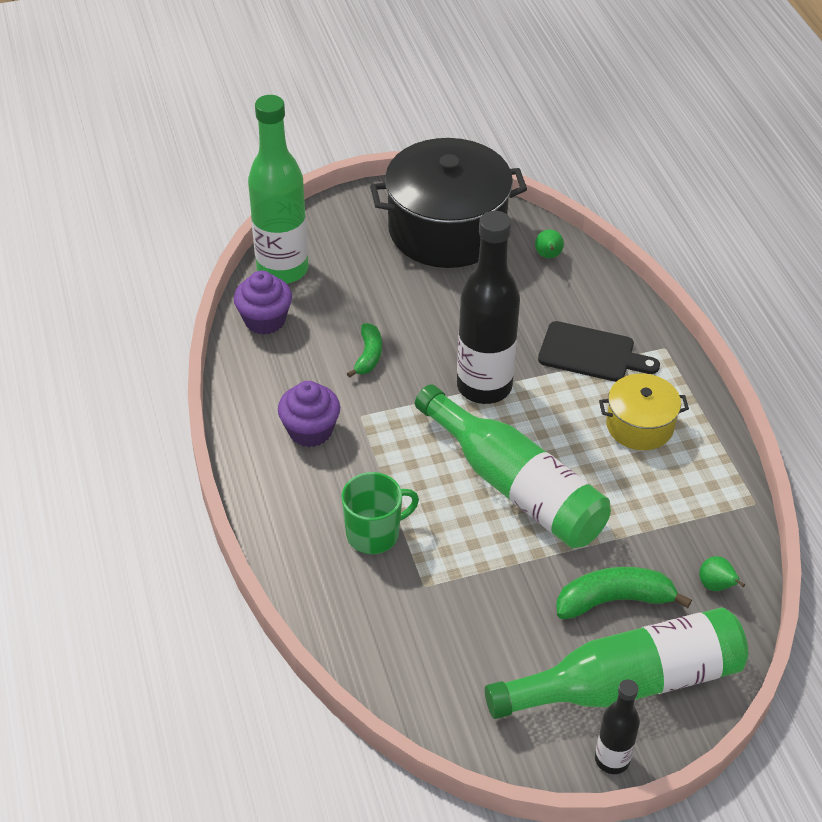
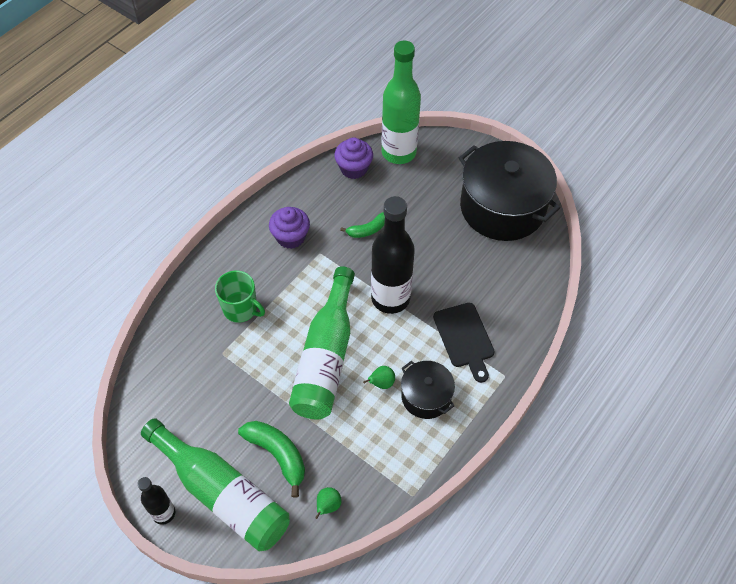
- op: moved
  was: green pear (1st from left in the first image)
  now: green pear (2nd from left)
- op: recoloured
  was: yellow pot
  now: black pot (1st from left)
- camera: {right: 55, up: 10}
● ● ● ● ● ● ●
Print all the records again exactly; do not include any picture.

- op: moved
  was: green pear (1st from left in the first image)
  now: green pear (2nd from left)
- op: recoloured
  was: yellow pot
  now: black pot (1st from left)
- camera: {right: 55, up: 10}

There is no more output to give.